■ The problem ■
Would you copy the listing below exactly, keeping the pictures out?

■ Input for this task ■
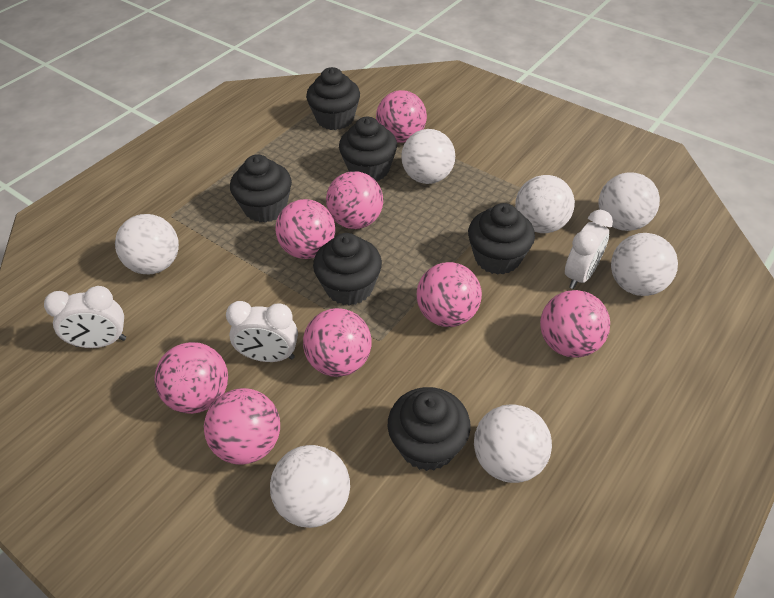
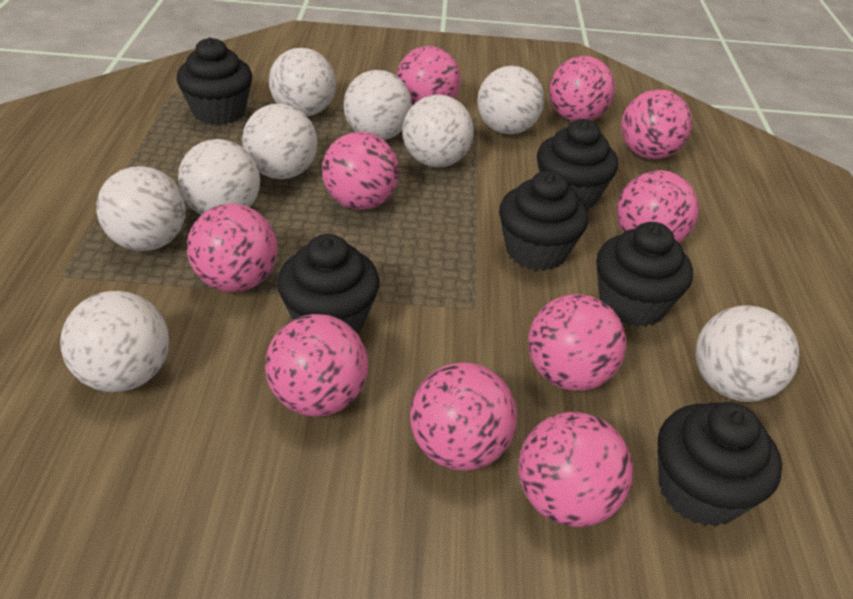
pink ball: 8 -> 10
white ball: 7 -> 9
white clock: 3 -> 0

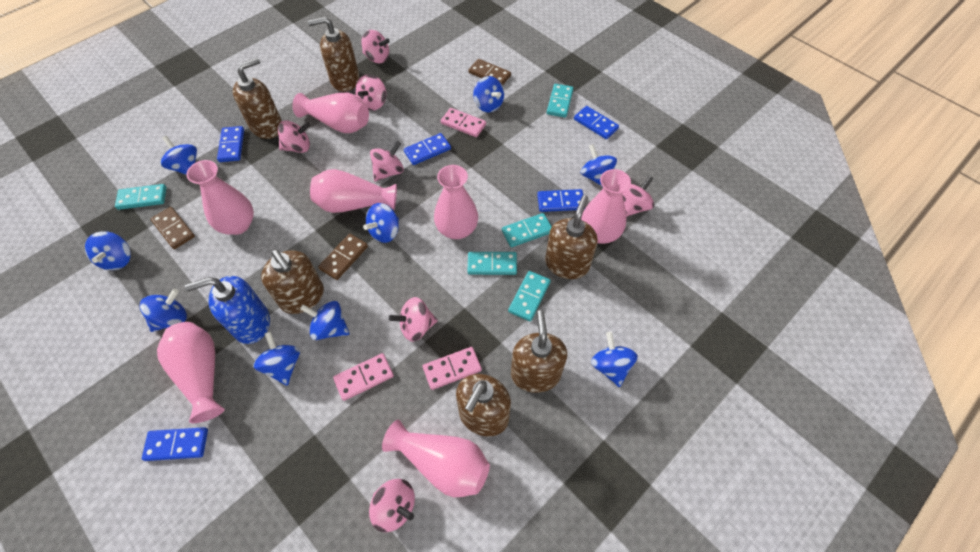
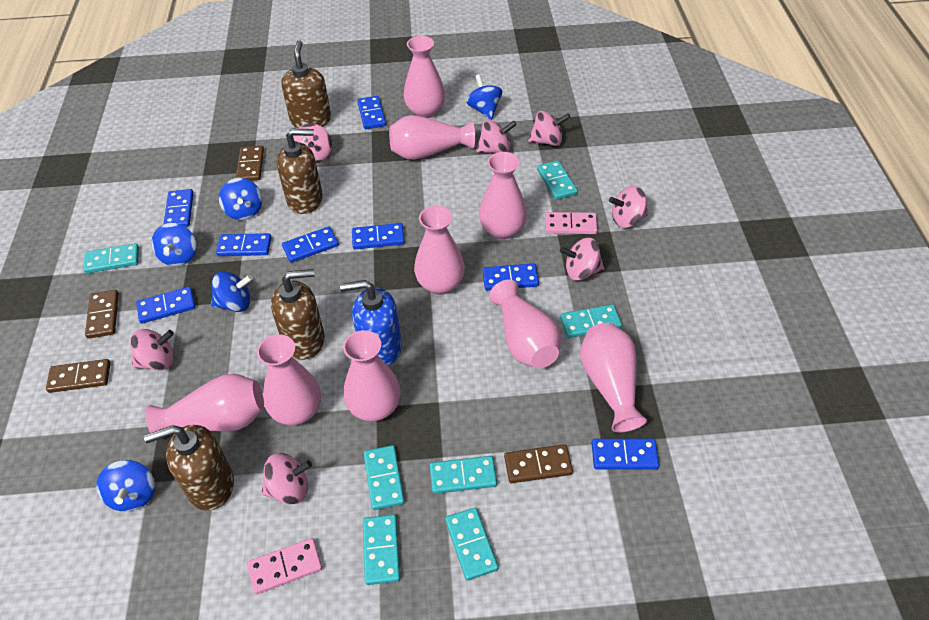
blue domino: 5 -> 8
blue spinning top: 9 -> 5
brown domino: 3 -> 4
brown soap dispenser: 6 -> 4
pink domino: 3 -> 2
pink vase: 7 -> 9
turquoise domino: 5 -> 7

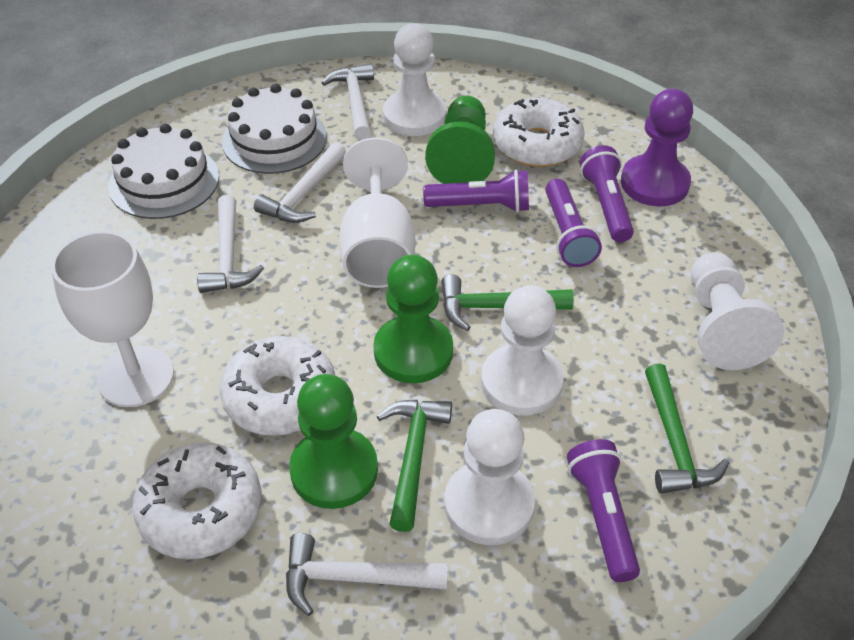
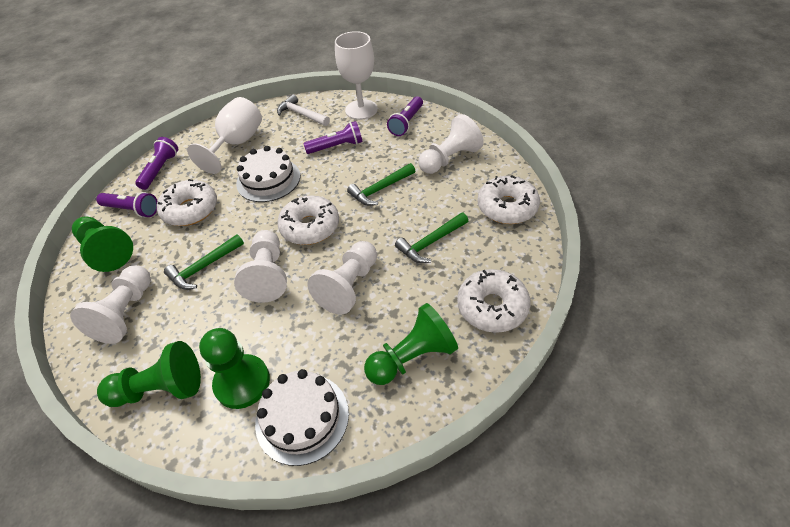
green pawn: 3 -> 4
purple pawn: 1 -> 0
white donut: 3 -> 4
white hammer: 4 -> 1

■ Answer for this exercise ■
pink ball: 8 -> 10
white ball: 7 -> 9
white clock: 3 -> 0

blue domino: 5 -> 8
blue spinning top: 9 -> 5
brown domino: 3 -> 4
brown soap dispenser: 6 -> 4
pink domino: 3 -> 2
pink vase: 7 -> 9
turquoise domino: 5 -> 7

green pawn: 3 -> 4
purple pawn: 1 -> 0
white donut: 3 -> 4
white hammer: 4 -> 1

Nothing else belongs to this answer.